- _Instructions to follow_
Among these records, which lines include "purple"? Copy them out.
(Information shown begins)
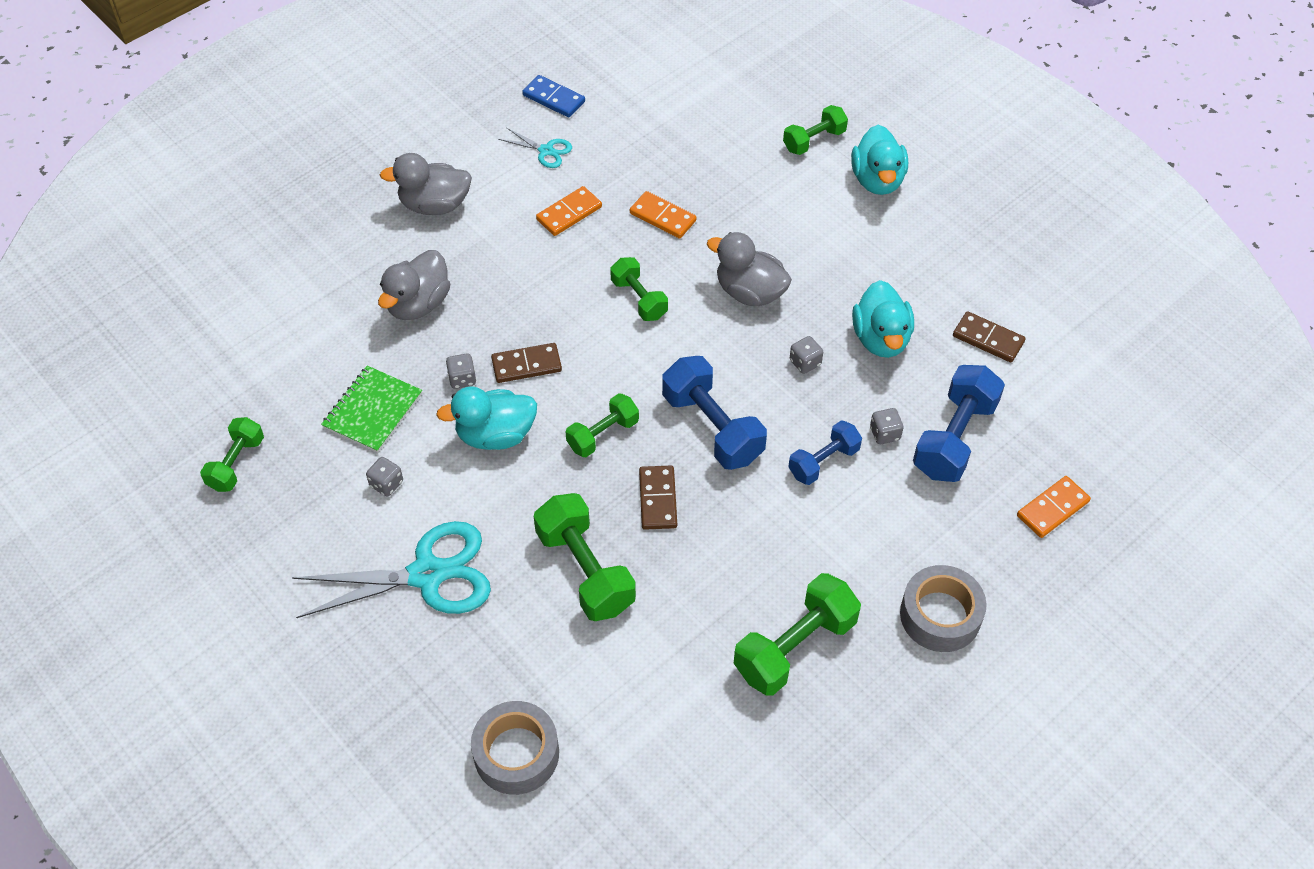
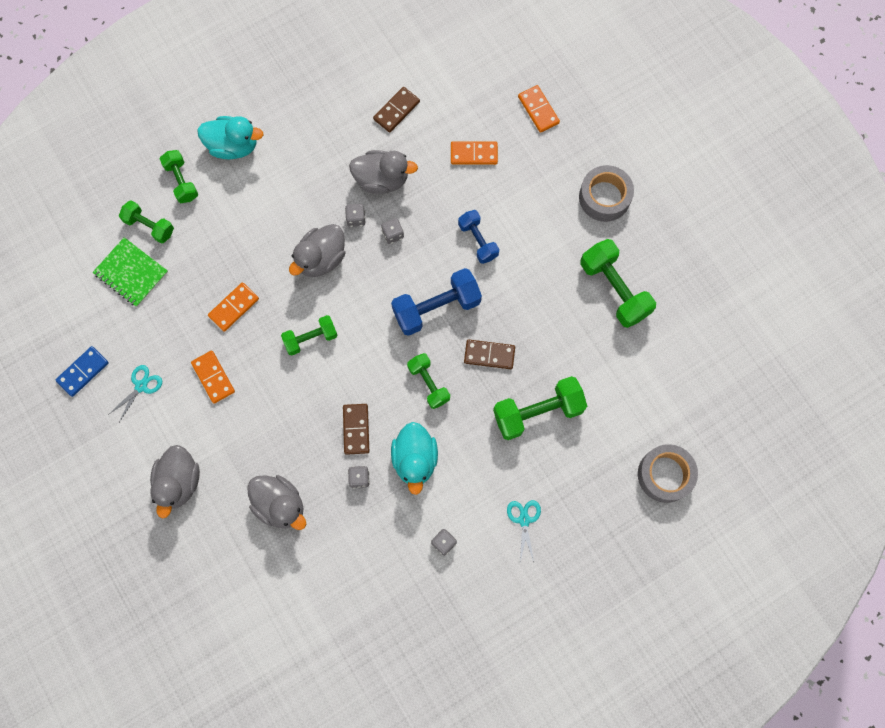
camera: 80 degrees left, 20 degrees up
green dumbbell [200,417,264,492] -> green dumbbell moved to [119,200,174,244]
turquoise scissors [292,521,491,618] -> turquoise scissors [507,500,541,562], size x0.46
green notebook [321,365,422,453] -> green notebook moved to [93,237,168,307]
turquoise duck [852,280,914,358] -> grey duck [349,150,418,194]
grey dice [870,408,904,444] -> grey dice moved to [345,204,365,227]
blue dumbbell [913,365,1005,482] -> orange domino [451,141,498,165]

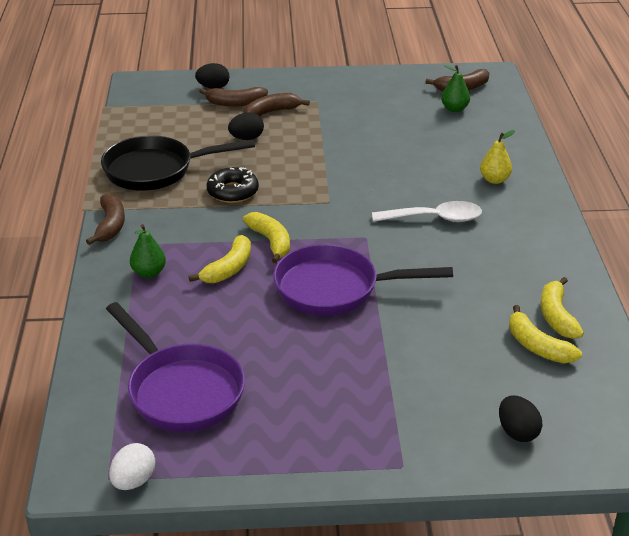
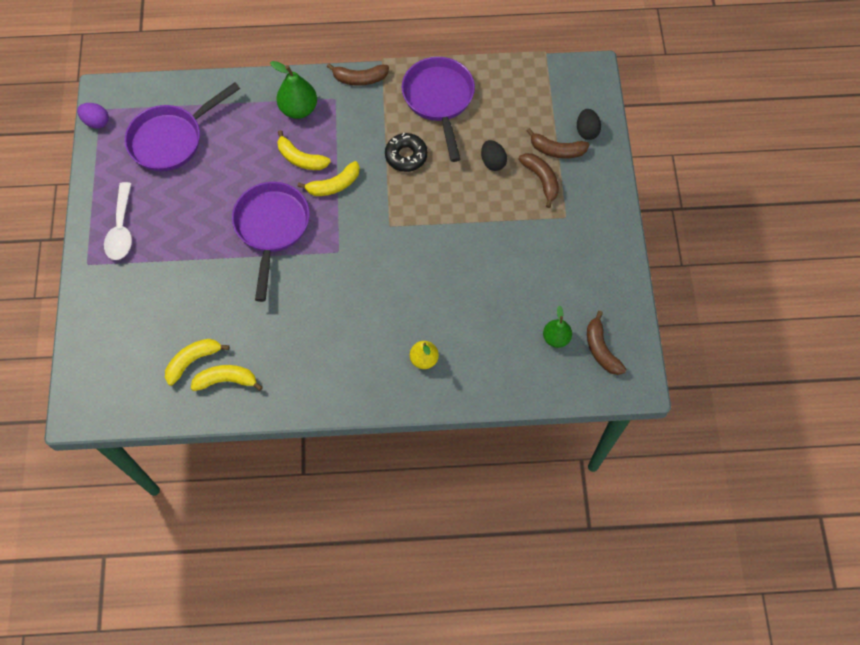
camera: 90 degrees right, 30 degrees up
black pan [101,135,255,191] -> purple pan [402,57,475,162]
white egg [109,443,155,490] -> purple egg [77,103,109,129]
green pear [130,224,166,278] -> green pear [270,61,317,119], size x1.54
brown banana [199,87,268,107] -> brown banana turned 75 degrees counterclockwise [527,128,589,159]
white spoon [372,201,482,222] -> white spoon moved to [104,182,132,260]
black egg [499,395,542,442] -> none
(Information shown ends)
- _Solution_
black pan [101,135,255,191] -> purple pan [402,57,475,162]
white egg [109,443,155,490] -> purple egg [77,103,109,129]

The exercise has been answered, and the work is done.